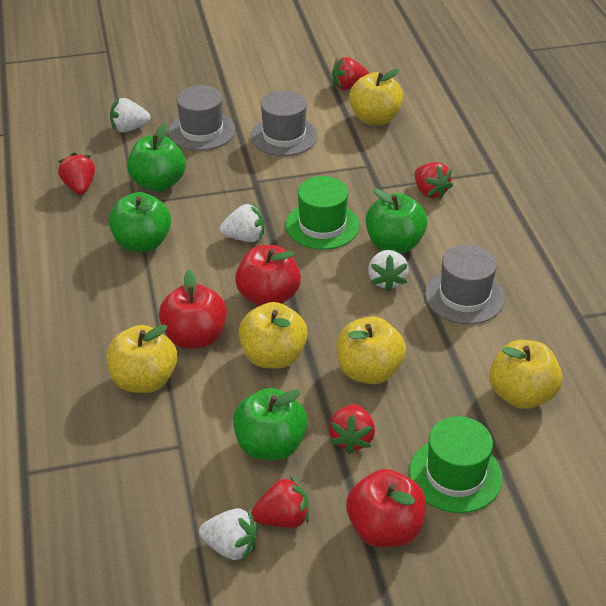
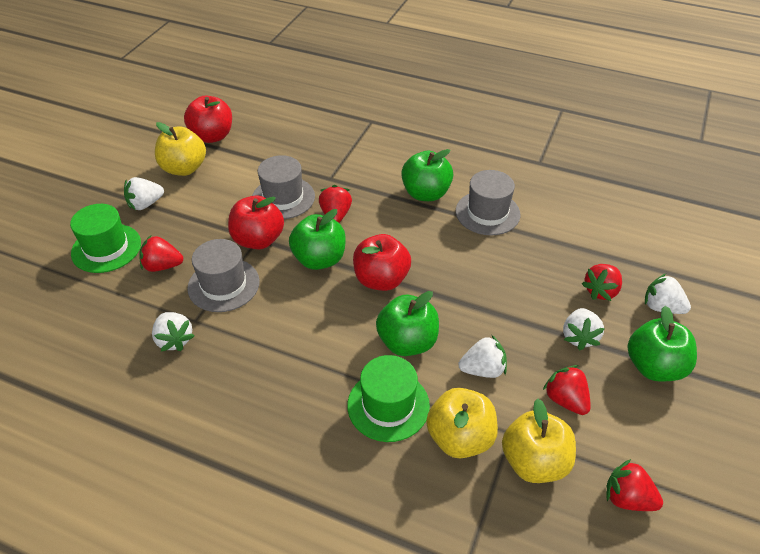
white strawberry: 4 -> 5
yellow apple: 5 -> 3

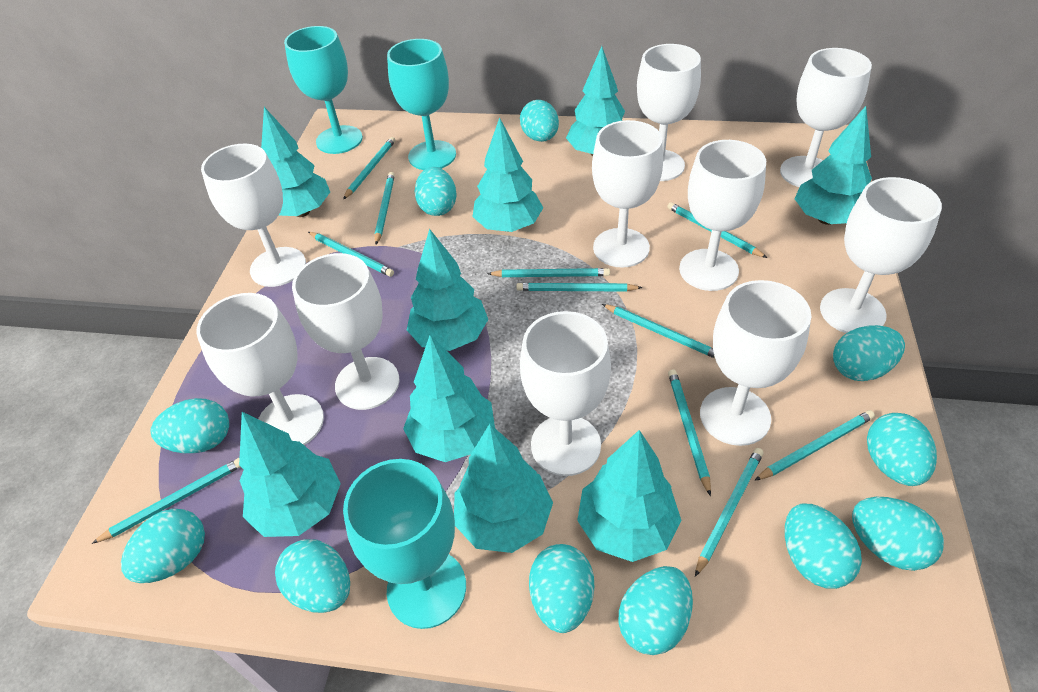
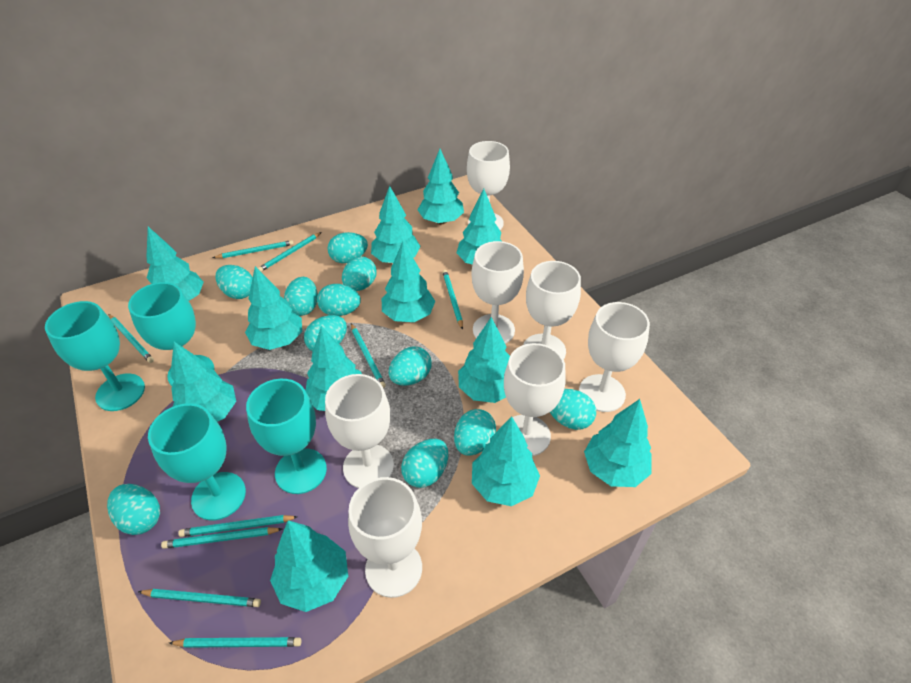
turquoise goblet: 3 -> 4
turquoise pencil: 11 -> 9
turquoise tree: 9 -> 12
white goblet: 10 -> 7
+ + + + +
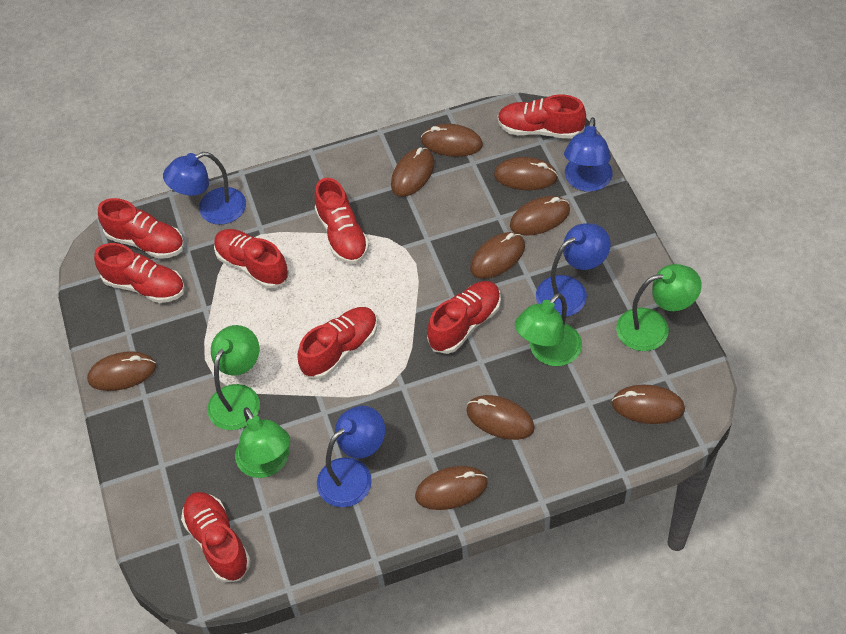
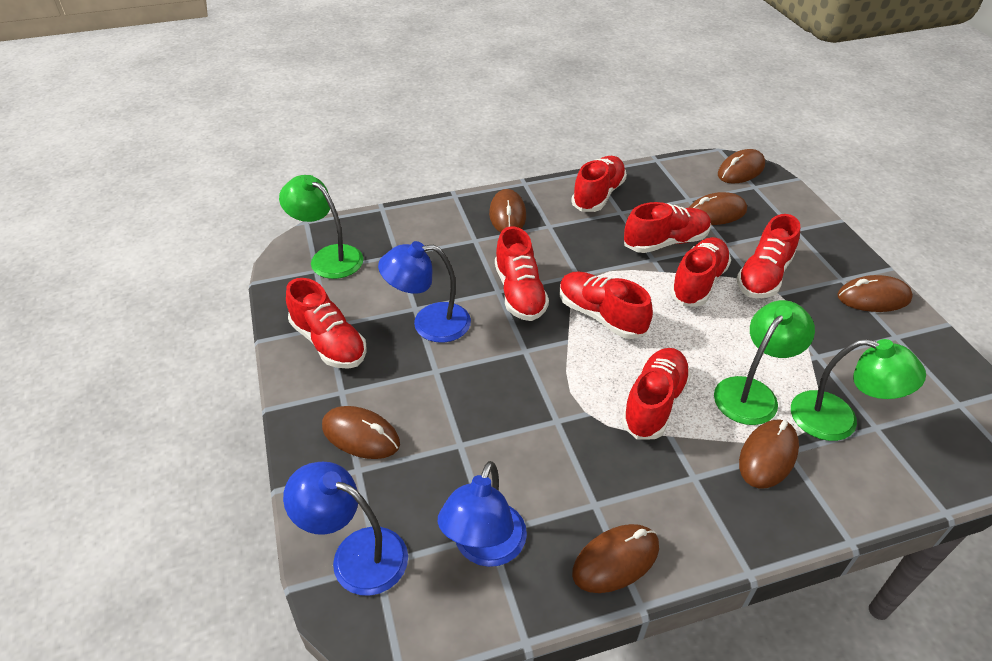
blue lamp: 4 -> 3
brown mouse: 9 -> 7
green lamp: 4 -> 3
+ + + + +
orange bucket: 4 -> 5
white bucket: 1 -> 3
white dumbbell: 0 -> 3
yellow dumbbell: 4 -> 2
+ + + + +
• **Exercise aim**: Could you reproduce, exactly, every line above from the line with "turquoise pencil: 11 -> 9" to the line with "white goblet: 10 -> 7", and no other line? Both ends count.

• **Task response**:
turquoise pencil: 11 -> 9
turquoise tree: 9 -> 12
white goblet: 10 -> 7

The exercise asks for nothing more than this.